(Scene difference descriptions)
------

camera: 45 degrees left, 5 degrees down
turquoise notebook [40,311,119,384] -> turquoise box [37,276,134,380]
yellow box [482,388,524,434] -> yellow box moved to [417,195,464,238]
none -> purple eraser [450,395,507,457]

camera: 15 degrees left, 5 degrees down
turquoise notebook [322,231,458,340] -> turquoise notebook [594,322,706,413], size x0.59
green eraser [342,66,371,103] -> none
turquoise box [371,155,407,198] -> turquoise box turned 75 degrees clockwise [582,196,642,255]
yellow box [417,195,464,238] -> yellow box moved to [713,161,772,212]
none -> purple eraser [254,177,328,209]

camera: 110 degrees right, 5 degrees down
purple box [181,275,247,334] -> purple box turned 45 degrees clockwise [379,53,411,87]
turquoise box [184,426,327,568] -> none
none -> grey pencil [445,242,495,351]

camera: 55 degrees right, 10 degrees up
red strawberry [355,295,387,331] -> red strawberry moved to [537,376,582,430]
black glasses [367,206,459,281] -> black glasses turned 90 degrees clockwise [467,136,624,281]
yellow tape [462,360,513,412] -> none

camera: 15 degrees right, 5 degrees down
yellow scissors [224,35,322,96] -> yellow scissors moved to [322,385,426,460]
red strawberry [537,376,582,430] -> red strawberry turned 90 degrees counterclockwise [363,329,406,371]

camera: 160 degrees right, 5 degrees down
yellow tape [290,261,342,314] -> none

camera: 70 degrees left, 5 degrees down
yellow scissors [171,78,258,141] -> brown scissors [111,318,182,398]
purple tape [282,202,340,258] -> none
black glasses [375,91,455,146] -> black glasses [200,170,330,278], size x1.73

------

* [AIM OF THE TASK]
Reproduce verbatim only the lines from the one holding "yellow tape [290,261,342,314] -> none" through the end of the records.

* [OUTPUT OF THE TASK]
yellow tape [290,261,342,314] -> none

camera: 70 degrees left, 5 degrees down
yellow scissors [171,78,258,141] -> brown scissors [111,318,182,398]
purple tape [282,202,340,258] -> none
black glasses [375,91,455,146] -> black glasses [200,170,330,278], size x1.73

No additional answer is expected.